* Work task *
Everything in the listing below must be set down again exactly, apart from the pictures.

========================================================================

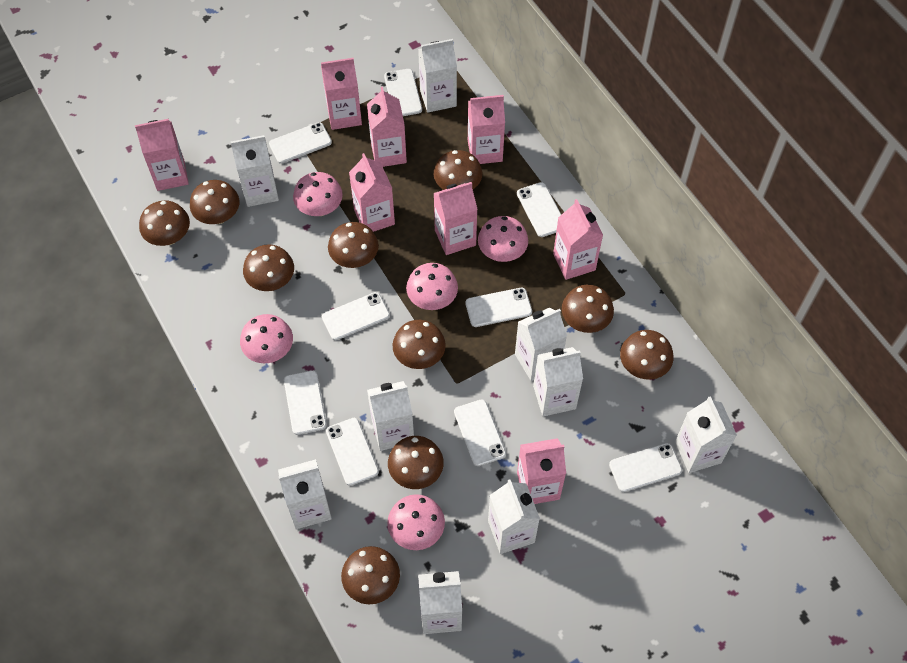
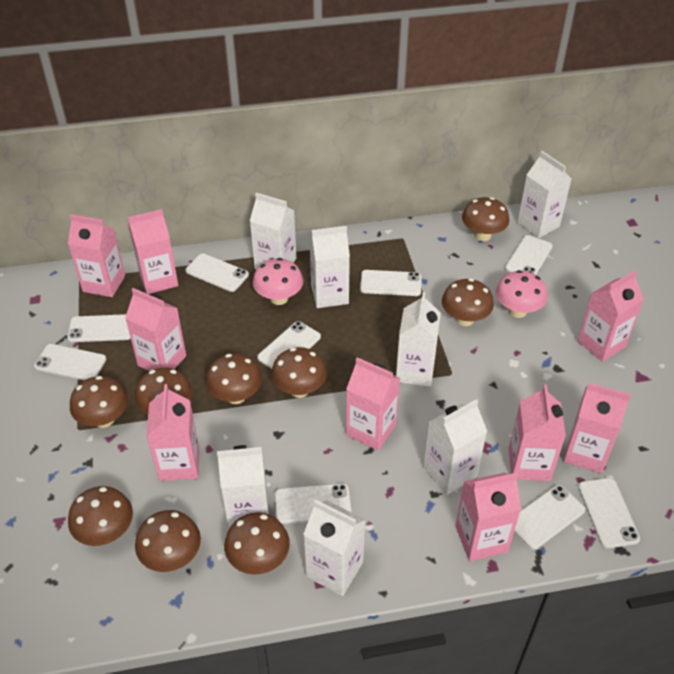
brown mushroom: 10 -> 9
pink carton: 8 -> 9
pink mushroom: 5 -> 2
white carton: 9 -> 7

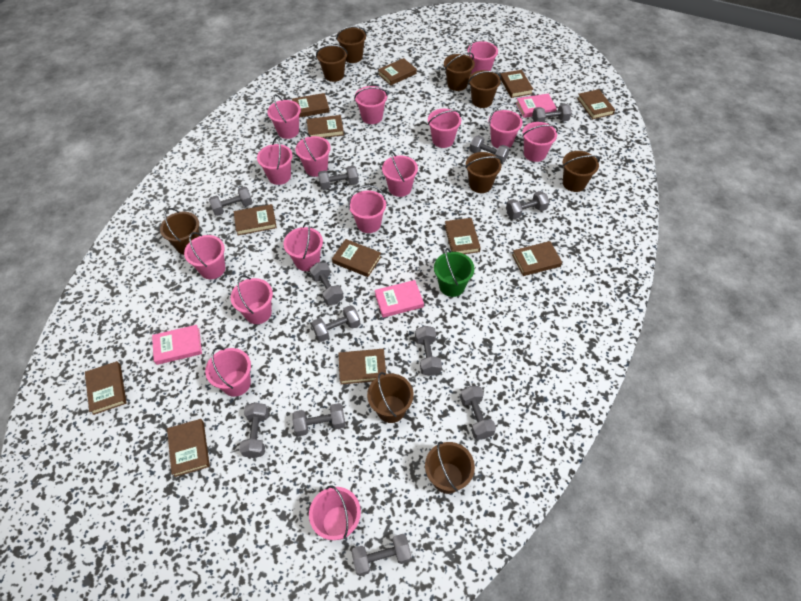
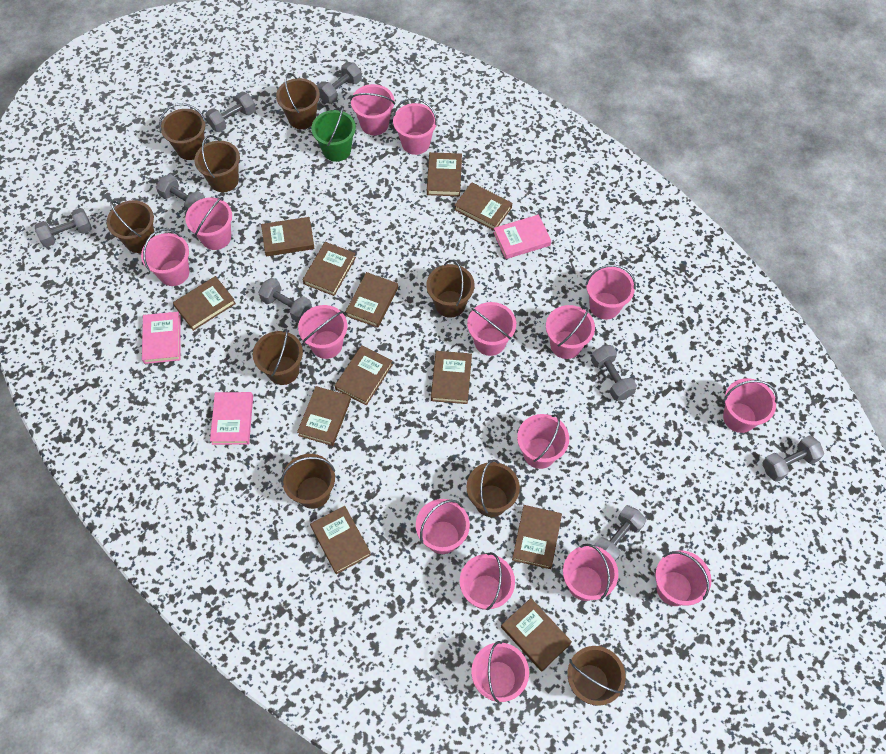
grey dumbbell: 12 -> 8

========================================================================

* Result below *
brown mushroom: 10 -> 9
pink carton: 8 -> 9
pink mushroom: 5 -> 2
white carton: 9 -> 7

grey dumbbell: 12 -> 8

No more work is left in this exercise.